BRIEF: All lines from the one with "(157, 372) = (592, 431): pink" to the end of the entries below must be written out exactly. Leave out any other line.

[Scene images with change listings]
^^^^^^^^^^^^^^^^

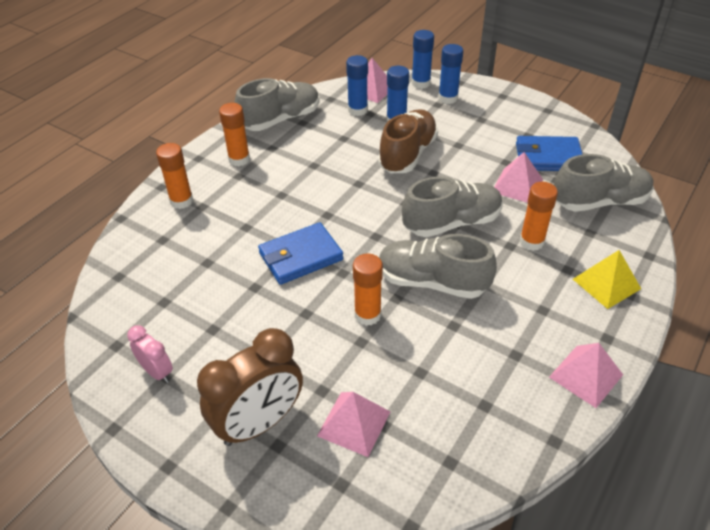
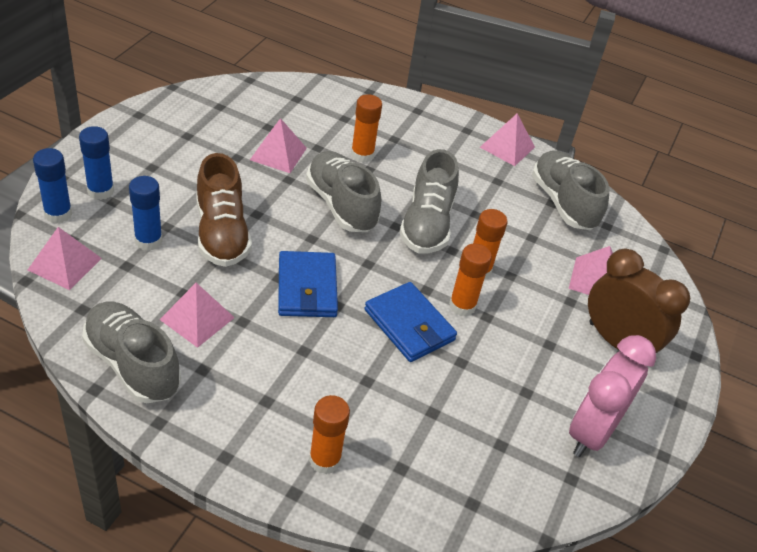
camera: 105 degrees left, 0 degrees up
(157, 372) = (592, 431): pink clock -> pink clock, size x1.93
(239, 159) = (230, 404): orange glue stick -> orange glue stick (462, 306)
(318, 144) = (197, 318): none -> pink pyramid
(357, 110) = (117, 279): blue glue stick -> none
(407, 154) = (222, 233): brown shoe -> brown shoe turned 120 degrees counterclockwise
(548, 157) = (229, 126): blue wallet -> blue wallet (307, 288)
(599, 202) = (301, 105): grey shoe -> grey shoe (563, 203)
(606, 284) = (408, 120): yellow pyramid -> none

^^^^^^^^^^^^^^^^

ANSWER FOR THIS EXERCISE:
(157, 372) = (592, 431): pink clock -> pink clock, size x1.93
(239, 159) = (230, 404): orange glue stick -> orange glue stick (462, 306)
(318, 144) = (197, 318): none -> pink pyramid
(357, 110) = (117, 279): blue glue stick -> none
(407, 154) = (222, 233): brown shoe -> brown shoe turned 120 degrees counterclockwise
(548, 157) = (229, 126): blue wallet -> blue wallet (307, 288)
(599, 202) = (301, 105): grey shoe -> grey shoe (563, 203)
(606, 284) = (408, 120): yellow pyramid -> none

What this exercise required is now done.